*** Exercise data Section Begins ***

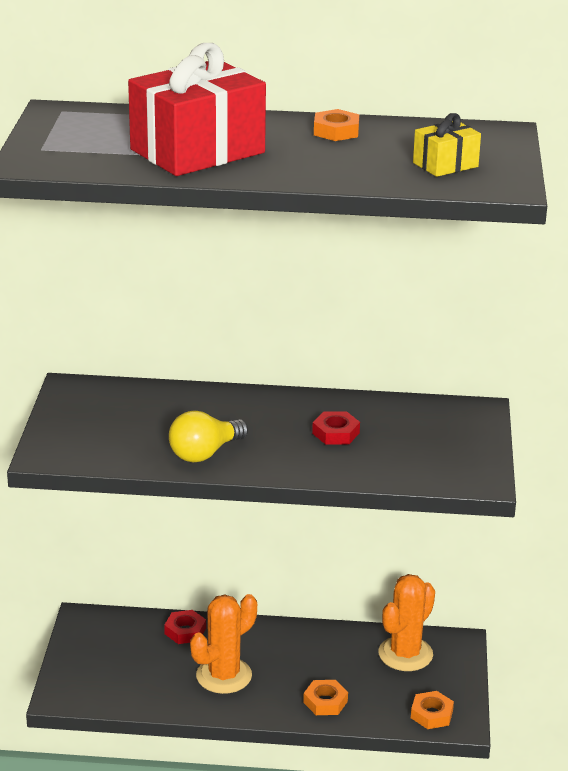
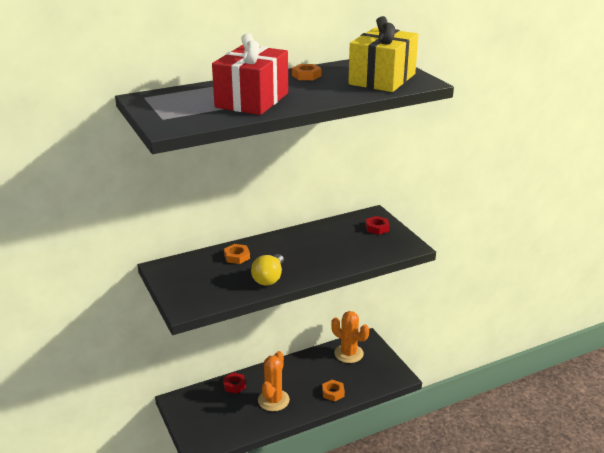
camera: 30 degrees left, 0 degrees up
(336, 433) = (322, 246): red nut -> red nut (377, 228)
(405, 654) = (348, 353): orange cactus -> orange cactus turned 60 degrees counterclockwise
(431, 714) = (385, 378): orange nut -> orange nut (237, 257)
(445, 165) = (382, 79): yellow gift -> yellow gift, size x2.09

*** Exercise data Section Ends ***
*** Exercise data Section Begins ***

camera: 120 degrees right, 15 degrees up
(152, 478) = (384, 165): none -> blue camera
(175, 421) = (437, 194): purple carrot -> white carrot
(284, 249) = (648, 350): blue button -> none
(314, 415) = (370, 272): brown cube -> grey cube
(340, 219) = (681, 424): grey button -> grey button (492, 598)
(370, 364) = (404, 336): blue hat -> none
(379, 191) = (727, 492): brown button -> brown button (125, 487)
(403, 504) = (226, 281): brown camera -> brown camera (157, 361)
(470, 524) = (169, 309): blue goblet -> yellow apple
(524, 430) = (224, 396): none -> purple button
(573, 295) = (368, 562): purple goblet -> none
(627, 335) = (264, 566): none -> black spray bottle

*** Exercise data Section Ends ***
*** Exercise data Section Begins ***

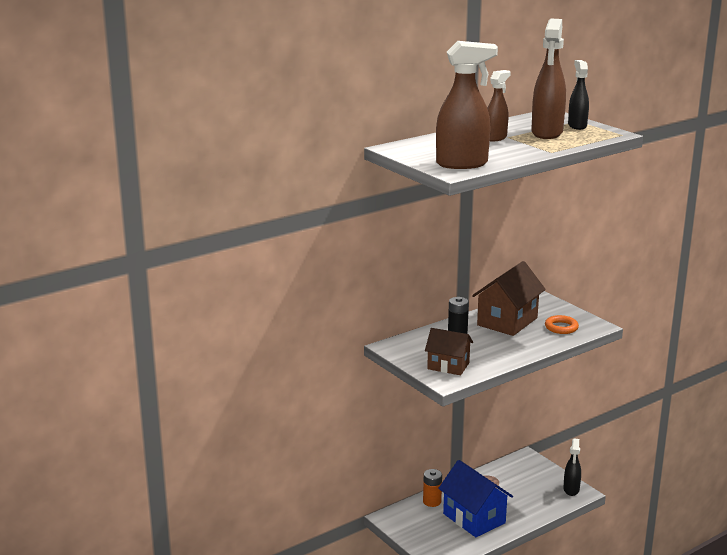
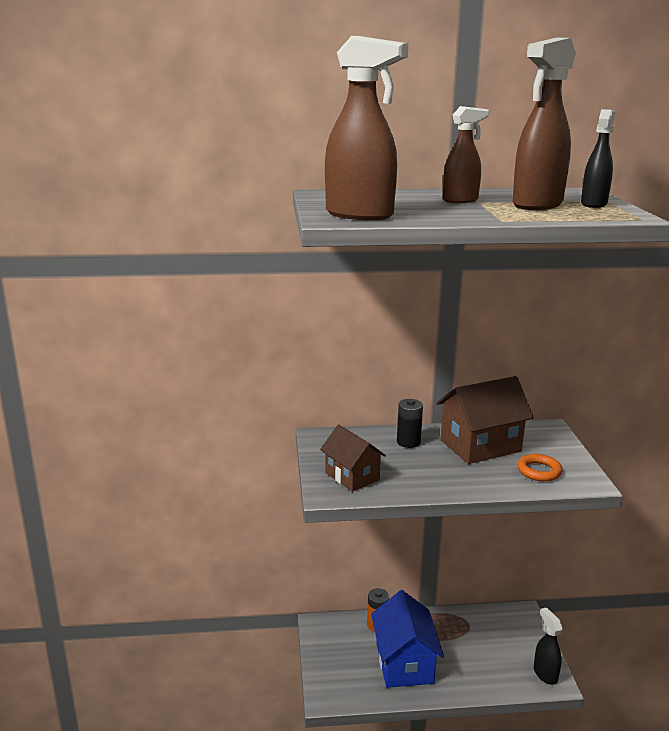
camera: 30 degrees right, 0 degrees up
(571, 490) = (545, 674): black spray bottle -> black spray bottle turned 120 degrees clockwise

*** Exercise data Section Ends ***

*What to work on*
Using the listing above, return word for word each line from the one that has "(336, 433) = (322, 246): red" through the one that has "(445, 165) = (382, 79): yellow", and no line outside that range.

*Exercise result*
(336, 433) = (322, 246): red nut -> red nut (377, 228)
(405, 654) = (348, 353): orange cactus -> orange cactus turned 60 degrees counterclockwise
(431, 714) = (385, 378): orange nut -> orange nut (237, 257)
(445, 165) = (382, 79): yellow gift -> yellow gift, size x2.09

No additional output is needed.